• **TASK INSTRUCTIONS**:
In the records below, find the line containing "[(466,346),(446,358),(453,371),(473,359),(466,346)]" and print it and every line after it exactly, through the end. Skip pictures.

[Dataset entries]
++++++++

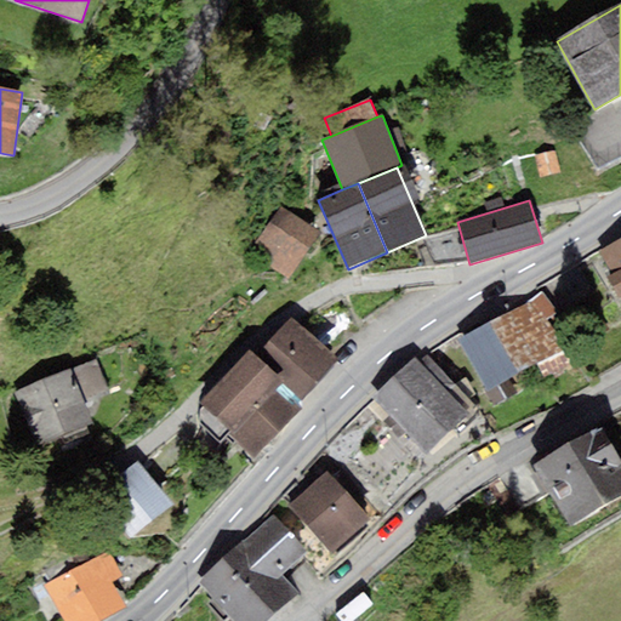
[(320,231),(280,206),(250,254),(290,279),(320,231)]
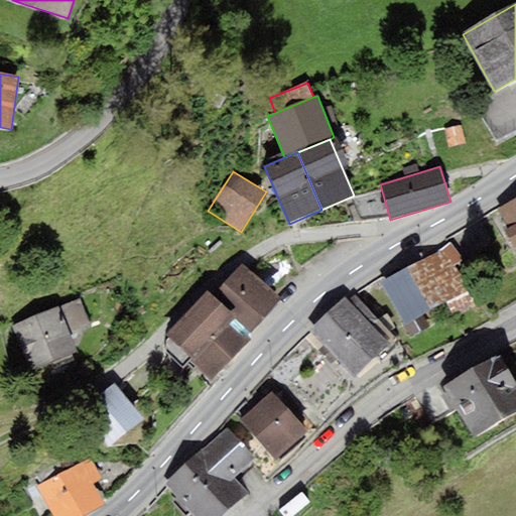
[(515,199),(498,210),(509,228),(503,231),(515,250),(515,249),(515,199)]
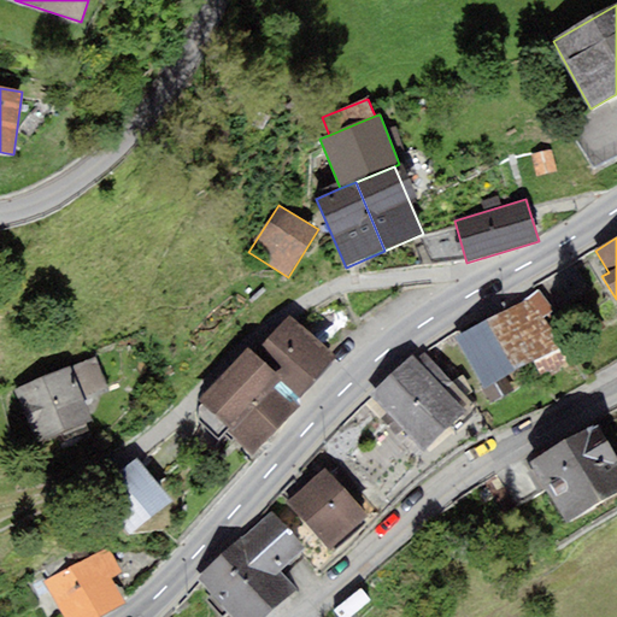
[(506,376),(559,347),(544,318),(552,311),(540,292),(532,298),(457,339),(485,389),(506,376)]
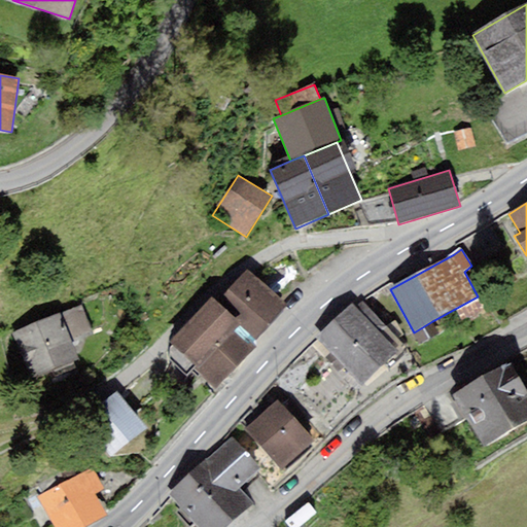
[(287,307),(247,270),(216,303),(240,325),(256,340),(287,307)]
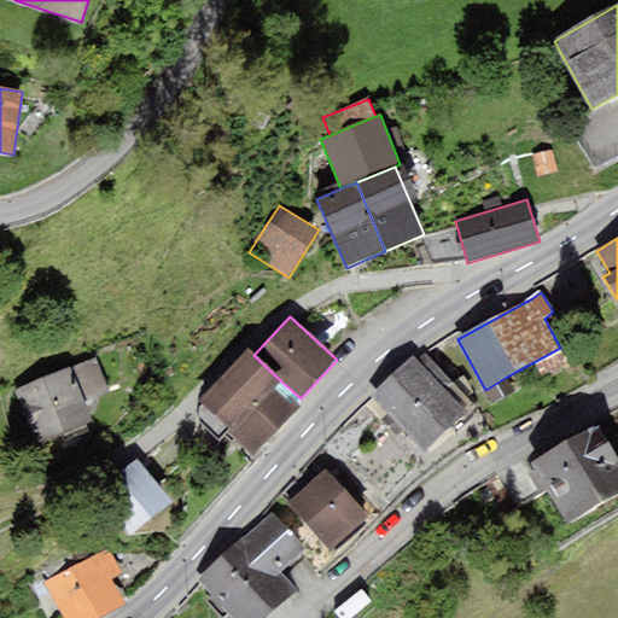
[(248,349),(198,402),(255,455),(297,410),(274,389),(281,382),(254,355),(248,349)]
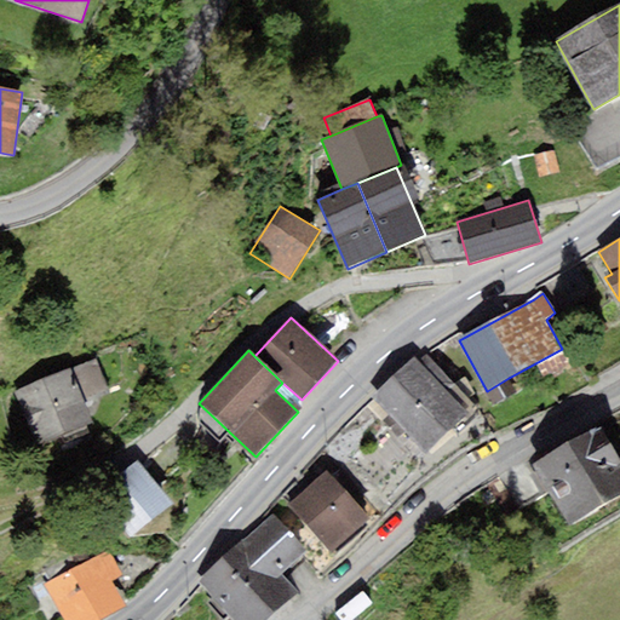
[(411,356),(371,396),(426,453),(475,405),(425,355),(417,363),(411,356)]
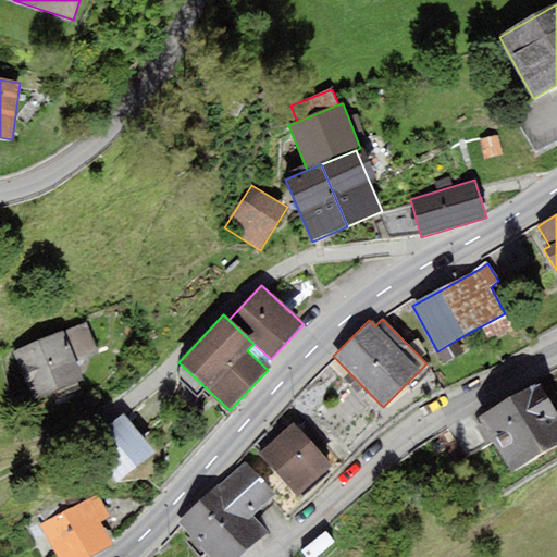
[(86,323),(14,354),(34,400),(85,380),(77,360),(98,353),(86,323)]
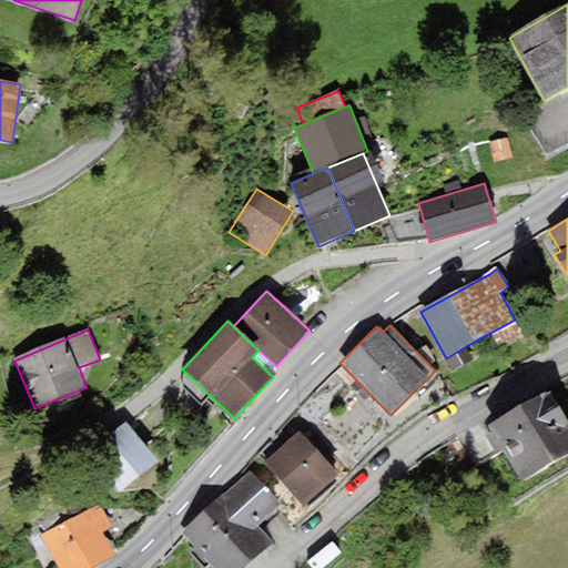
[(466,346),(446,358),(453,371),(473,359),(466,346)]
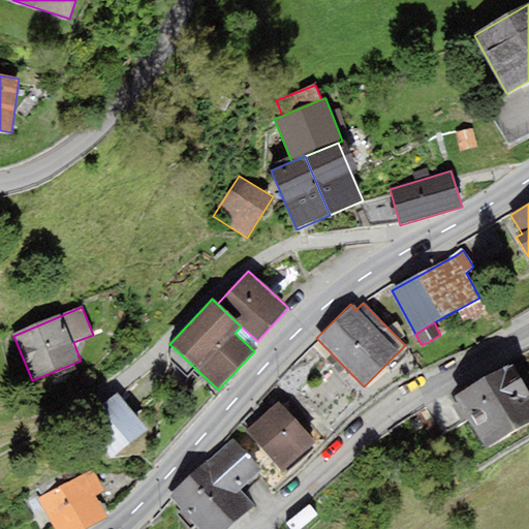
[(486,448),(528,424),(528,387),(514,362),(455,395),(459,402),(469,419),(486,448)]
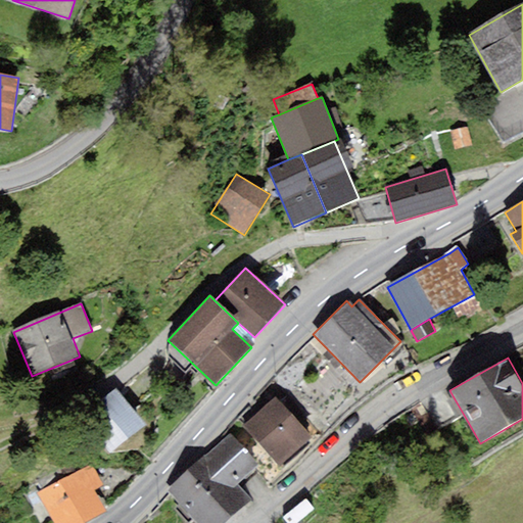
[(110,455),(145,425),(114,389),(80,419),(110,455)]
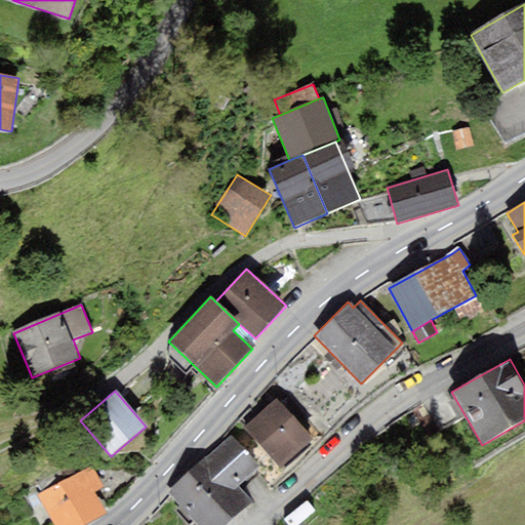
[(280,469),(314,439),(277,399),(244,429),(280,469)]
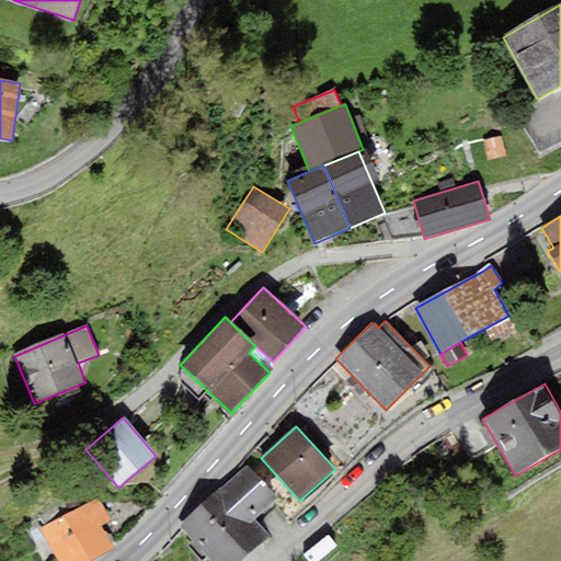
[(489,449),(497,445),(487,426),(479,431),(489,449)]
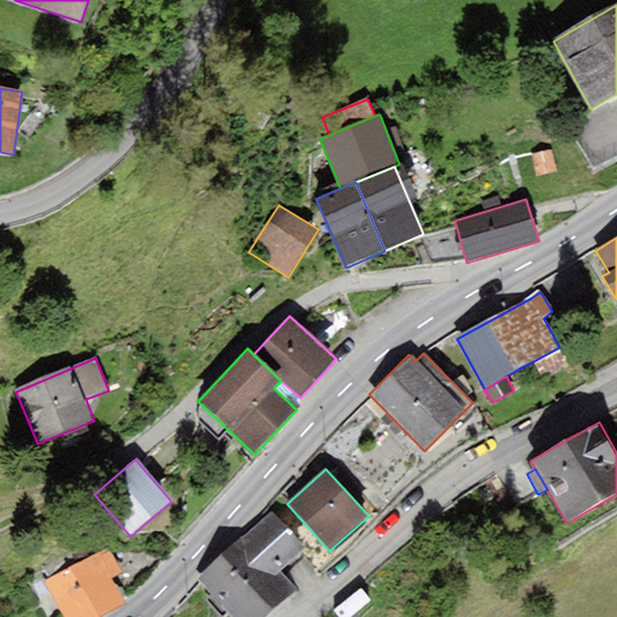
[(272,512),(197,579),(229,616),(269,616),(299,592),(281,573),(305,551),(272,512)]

++++++++

• **RESULT FOR THIS EXERCISE**:
[(466,346),(446,358),(453,371),(473,359),(466,346)]
[(486,448),(528,424),(528,387),(514,362),(455,395),(459,402),(469,419),(486,448)]
[(110,455),(145,425),(114,389),(80,419),(110,455)]
[(280,469),(314,439),(277,399),(244,429),(280,469)]
[(489,449),(497,445),(487,426),(479,431),(489,449)]
[(272,512),(197,579),(229,616),(269,616),(299,592),(281,573),(305,551),(272,512)]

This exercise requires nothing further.